WHAT NEEDS TO BE DONE
Reproduce the data verbatim, from the line containing "934) in the screenshot?" through the line containing "What do you see at coordinates (1200, 553)", with both of those lines included.

SOURCE DATA

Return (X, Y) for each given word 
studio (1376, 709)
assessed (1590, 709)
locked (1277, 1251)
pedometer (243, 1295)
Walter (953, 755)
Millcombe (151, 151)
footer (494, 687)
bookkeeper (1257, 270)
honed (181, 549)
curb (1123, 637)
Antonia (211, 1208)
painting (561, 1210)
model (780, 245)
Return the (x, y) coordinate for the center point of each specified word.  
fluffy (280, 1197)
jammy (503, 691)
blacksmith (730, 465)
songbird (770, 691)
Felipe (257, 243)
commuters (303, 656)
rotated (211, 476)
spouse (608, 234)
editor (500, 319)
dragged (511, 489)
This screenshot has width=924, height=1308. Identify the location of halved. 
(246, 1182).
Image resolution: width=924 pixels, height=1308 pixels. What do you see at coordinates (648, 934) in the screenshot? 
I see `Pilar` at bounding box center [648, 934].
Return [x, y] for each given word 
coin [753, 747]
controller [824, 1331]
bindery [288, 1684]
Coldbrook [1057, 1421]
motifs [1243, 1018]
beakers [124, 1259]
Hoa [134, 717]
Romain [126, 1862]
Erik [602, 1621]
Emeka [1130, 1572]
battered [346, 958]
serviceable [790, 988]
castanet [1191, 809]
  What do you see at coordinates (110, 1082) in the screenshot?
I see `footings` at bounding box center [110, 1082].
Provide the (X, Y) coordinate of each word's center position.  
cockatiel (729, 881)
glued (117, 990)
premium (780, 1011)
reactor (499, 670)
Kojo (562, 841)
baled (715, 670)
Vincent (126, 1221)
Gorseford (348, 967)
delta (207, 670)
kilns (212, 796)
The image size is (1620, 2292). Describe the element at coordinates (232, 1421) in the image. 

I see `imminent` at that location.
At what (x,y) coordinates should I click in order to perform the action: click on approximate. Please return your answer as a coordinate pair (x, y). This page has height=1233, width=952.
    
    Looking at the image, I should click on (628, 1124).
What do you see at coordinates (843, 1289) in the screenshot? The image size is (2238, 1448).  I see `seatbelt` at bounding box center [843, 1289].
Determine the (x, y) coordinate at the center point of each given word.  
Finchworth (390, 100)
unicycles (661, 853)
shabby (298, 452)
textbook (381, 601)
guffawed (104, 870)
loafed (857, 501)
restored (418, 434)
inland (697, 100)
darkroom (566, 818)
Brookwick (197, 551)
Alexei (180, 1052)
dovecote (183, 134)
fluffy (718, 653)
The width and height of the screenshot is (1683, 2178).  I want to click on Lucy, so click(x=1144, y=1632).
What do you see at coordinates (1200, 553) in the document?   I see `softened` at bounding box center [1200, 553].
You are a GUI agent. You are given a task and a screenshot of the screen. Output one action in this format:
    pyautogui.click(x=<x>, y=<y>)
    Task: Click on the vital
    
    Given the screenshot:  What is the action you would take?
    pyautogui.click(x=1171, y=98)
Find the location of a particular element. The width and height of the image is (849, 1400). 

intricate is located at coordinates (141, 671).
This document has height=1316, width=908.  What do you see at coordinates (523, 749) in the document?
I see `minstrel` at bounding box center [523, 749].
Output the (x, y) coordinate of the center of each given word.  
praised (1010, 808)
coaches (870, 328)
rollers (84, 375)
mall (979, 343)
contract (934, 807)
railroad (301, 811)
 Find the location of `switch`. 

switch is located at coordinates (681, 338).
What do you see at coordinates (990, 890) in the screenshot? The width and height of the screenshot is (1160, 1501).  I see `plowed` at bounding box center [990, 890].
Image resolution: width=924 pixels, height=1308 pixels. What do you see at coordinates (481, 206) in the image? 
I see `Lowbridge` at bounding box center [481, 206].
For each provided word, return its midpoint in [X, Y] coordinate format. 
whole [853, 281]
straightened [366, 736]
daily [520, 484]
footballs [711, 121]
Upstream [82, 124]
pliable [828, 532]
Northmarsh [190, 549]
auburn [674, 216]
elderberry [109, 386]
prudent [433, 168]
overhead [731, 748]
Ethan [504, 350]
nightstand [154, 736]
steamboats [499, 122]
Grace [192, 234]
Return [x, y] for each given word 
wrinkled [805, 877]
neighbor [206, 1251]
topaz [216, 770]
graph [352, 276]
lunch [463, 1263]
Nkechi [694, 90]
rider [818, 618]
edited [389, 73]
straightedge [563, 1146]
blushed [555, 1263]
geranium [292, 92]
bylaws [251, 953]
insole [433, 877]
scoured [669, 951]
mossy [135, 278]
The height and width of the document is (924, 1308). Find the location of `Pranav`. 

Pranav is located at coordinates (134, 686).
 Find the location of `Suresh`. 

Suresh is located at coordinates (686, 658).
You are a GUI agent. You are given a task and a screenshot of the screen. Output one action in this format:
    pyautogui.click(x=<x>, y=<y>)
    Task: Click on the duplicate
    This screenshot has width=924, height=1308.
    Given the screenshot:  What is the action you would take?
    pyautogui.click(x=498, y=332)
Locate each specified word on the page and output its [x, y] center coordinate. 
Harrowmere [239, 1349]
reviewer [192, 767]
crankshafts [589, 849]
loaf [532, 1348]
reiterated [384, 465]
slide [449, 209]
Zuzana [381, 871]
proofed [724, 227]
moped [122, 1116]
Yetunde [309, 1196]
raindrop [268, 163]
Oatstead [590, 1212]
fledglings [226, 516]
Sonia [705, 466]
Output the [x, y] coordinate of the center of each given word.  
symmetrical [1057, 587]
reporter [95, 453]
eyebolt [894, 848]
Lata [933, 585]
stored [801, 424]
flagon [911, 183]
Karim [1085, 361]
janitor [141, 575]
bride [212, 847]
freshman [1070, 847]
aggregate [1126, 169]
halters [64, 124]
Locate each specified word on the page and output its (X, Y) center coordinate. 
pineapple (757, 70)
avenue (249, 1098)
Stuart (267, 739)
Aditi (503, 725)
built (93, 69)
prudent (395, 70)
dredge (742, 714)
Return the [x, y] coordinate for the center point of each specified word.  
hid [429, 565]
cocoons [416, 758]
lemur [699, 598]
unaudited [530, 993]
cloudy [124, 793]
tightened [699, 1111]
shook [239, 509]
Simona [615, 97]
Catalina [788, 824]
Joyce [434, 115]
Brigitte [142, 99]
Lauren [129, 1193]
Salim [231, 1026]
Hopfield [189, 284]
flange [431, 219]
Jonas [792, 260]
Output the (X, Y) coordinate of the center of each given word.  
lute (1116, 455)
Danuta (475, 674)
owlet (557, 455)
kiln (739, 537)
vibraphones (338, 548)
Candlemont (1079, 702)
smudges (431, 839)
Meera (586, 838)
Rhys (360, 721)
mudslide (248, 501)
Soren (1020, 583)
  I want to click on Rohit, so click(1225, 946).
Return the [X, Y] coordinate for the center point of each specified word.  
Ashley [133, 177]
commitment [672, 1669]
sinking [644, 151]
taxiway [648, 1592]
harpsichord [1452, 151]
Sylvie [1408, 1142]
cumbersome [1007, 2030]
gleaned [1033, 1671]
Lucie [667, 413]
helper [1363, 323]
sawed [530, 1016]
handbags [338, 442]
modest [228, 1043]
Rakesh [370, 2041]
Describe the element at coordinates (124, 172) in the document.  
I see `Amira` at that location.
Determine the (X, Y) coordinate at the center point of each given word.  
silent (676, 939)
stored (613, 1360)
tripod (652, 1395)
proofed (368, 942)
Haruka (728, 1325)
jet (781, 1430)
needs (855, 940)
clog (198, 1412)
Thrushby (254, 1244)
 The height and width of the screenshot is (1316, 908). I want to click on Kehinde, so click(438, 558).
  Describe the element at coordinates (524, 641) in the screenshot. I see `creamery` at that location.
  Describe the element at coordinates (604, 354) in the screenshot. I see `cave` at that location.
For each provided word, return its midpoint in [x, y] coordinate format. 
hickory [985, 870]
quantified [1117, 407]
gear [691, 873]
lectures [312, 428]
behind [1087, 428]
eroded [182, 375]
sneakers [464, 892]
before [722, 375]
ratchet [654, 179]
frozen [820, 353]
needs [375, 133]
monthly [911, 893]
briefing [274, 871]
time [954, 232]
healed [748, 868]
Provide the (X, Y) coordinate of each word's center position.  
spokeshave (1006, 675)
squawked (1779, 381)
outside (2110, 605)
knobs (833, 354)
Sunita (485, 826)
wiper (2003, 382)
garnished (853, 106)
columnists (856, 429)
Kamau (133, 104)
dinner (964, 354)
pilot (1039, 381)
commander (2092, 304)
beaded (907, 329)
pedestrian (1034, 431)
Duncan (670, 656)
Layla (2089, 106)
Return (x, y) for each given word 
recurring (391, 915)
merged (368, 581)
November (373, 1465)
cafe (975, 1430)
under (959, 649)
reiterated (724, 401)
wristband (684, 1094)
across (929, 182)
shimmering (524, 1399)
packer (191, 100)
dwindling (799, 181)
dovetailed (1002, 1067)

RESULT BELOW
Image resolution: width=924 pixels, height=1308 pixels. What do you see at coordinates (648, 934) in the screenshot? 
I see `Pilar` at bounding box center [648, 934].
Return [x, y] for each given word 
coin [753, 747]
controller [824, 1331]
bindery [288, 1684]
Coldbrook [1057, 1421]
motifs [1243, 1018]
beakers [124, 1259]
Hoa [134, 717]
Romain [126, 1862]
Erik [602, 1621]
Emeka [1130, 1572]
battered [346, 958]
serviceable [790, 988]
castanet [1191, 809]
  What do you see at coordinates (110, 1082) in the screenshot?
I see `footings` at bounding box center [110, 1082].
Provide the (X, Y) coordinate of each word's center position.  
cockatiel (729, 881)
glued (117, 990)
premium (780, 1011)
reactor (499, 670)
Kojo (562, 841)
baled (715, 670)
Vincent (126, 1221)
Gorseford (348, 967)
delta (207, 670)
kilns (212, 796)
The image size is (1620, 2292). Describe the element at coordinates (232, 1421) in the image. 

I see `imminent` at that location.
At what (x,y) coordinates should I click in order to perform the action: click on approximate. Please return your answer as a coordinate pair (x, y). This page has height=1233, width=952.
    
    Looking at the image, I should click on (628, 1124).
What do you see at coordinates (843, 1289) in the screenshot? The image size is (2238, 1448).  I see `seatbelt` at bounding box center [843, 1289].
Determine the (x, y) coordinate at the center point of each given word.  
Finchworth (390, 100)
unicycles (661, 853)
shabby (298, 452)
textbook (381, 601)
guffawed (104, 870)
loafed (857, 501)
restored (418, 434)
inland (697, 100)
darkroom (566, 818)
Brookwick (197, 551)
Alexei (180, 1052)
dovecote (183, 134)
fluffy (718, 653)
The width and height of the screenshot is (1683, 2178).  I want to click on Lucy, so click(x=1144, y=1632).
What do you see at coordinates (1200, 553) in the document?   I see `softened` at bounding box center [1200, 553].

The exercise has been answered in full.